> **Problem to work on**: The records below hold pictures; please leave those out and retype the rest exactly.
━━━━━━━━━━━━━━━━━━━━
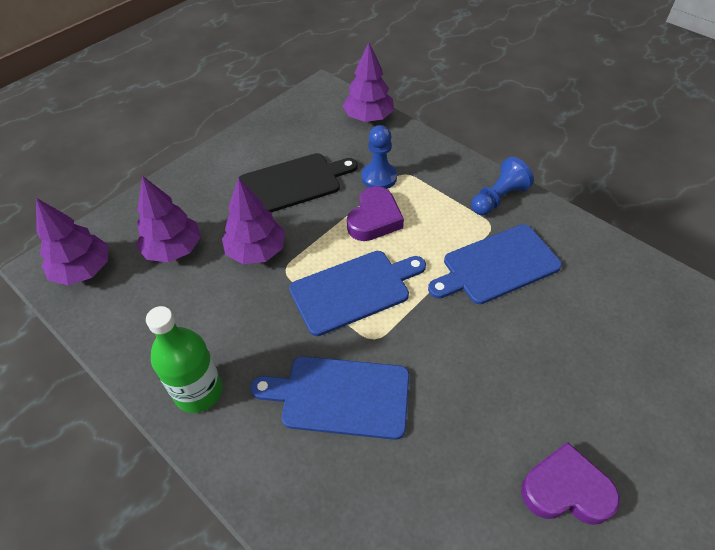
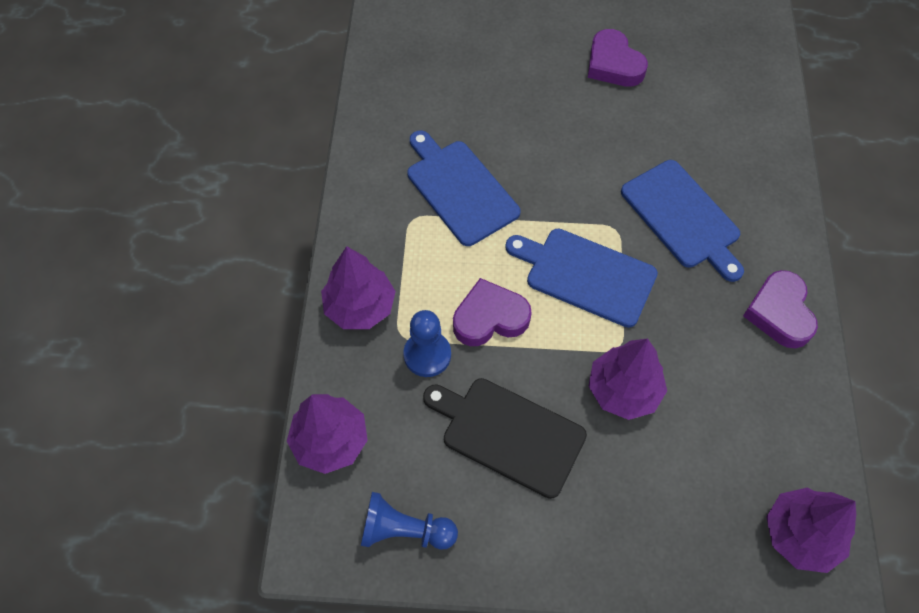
camera: 130 degrees left, 10 degrees up
purple tree [136,176,201,262] -> purple tree moved to [321,246,396,329]
green bottle [146,306,223,413] -> purple heart [743,270,818,348]
blue cutting board [428,224,562,304] -> blue cutting board turned 150 degrees counterclockwise [407,130,520,246]
blue pawn [471,157,534,215] -> blue pawn moved to [361,492,458,550]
━━━━━━━━━━━━━━━━━━━━
> **Output**:
camera: 130 degrees left, 10 degrees up
purple tree [136,176,201,262] -> purple tree moved to [321,246,396,329]
green bottle [146,306,223,413] -> purple heart [743,270,818,348]
blue cutting board [428,224,562,304] -> blue cutting board turned 150 degrees counterclockwise [407,130,520,246]
blue pawn [471,157,534,215] -> blue pawn moved to [361,492,458,550]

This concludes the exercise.